## PROBLEM STATEMENT:
Where does the string "toothbrush" occur in the records below? Copy every line that holds it.
#### DATA ####
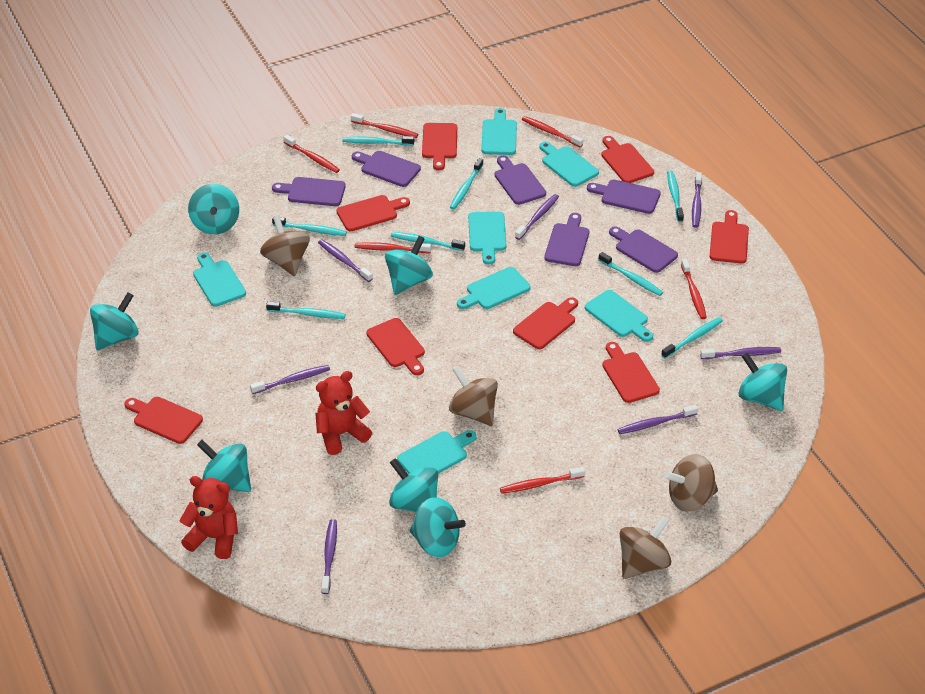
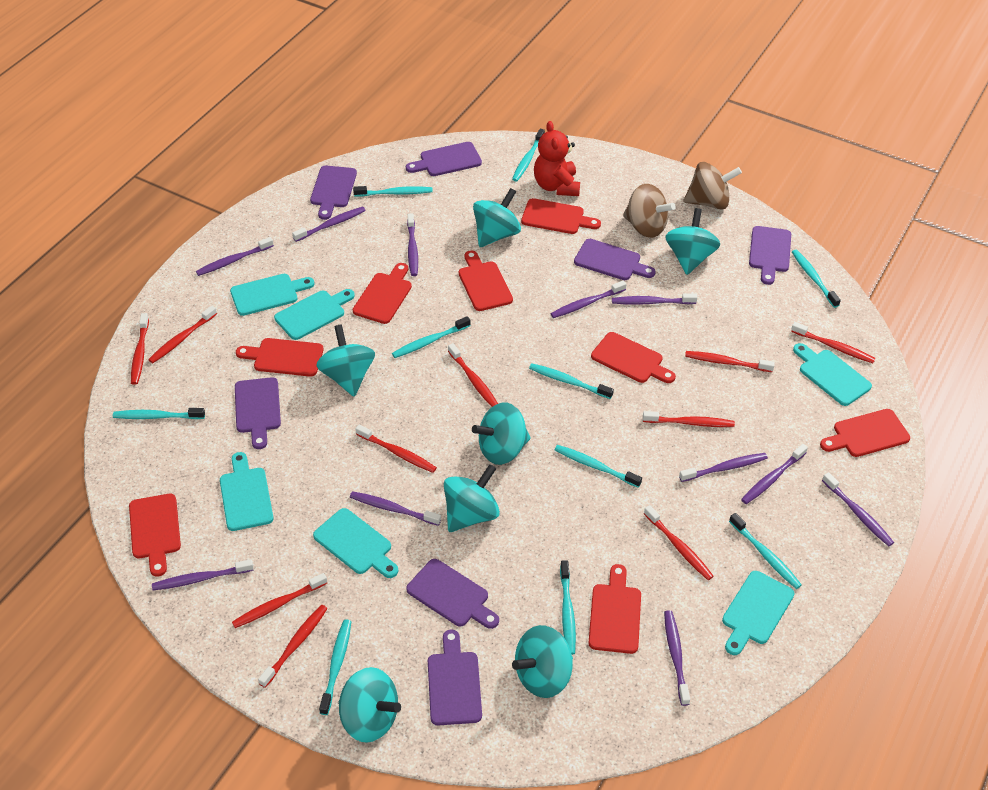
brown spinning top: 4 -> 2
purple cutting board: 6 -> 7
purple toothbrush: 7 -> 11
red teddy bear: 2 -> 1
red toothbrush: 6 -> 10
turquoise cutting board: 7 -> 6
turquoise toothbrush: 8 -> 10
####
## ANSWER SECTION:
purple toothbrush: 7 -> 11
red toothbrush: 6 -> 10
turquoise toothbrush: 8 -> 10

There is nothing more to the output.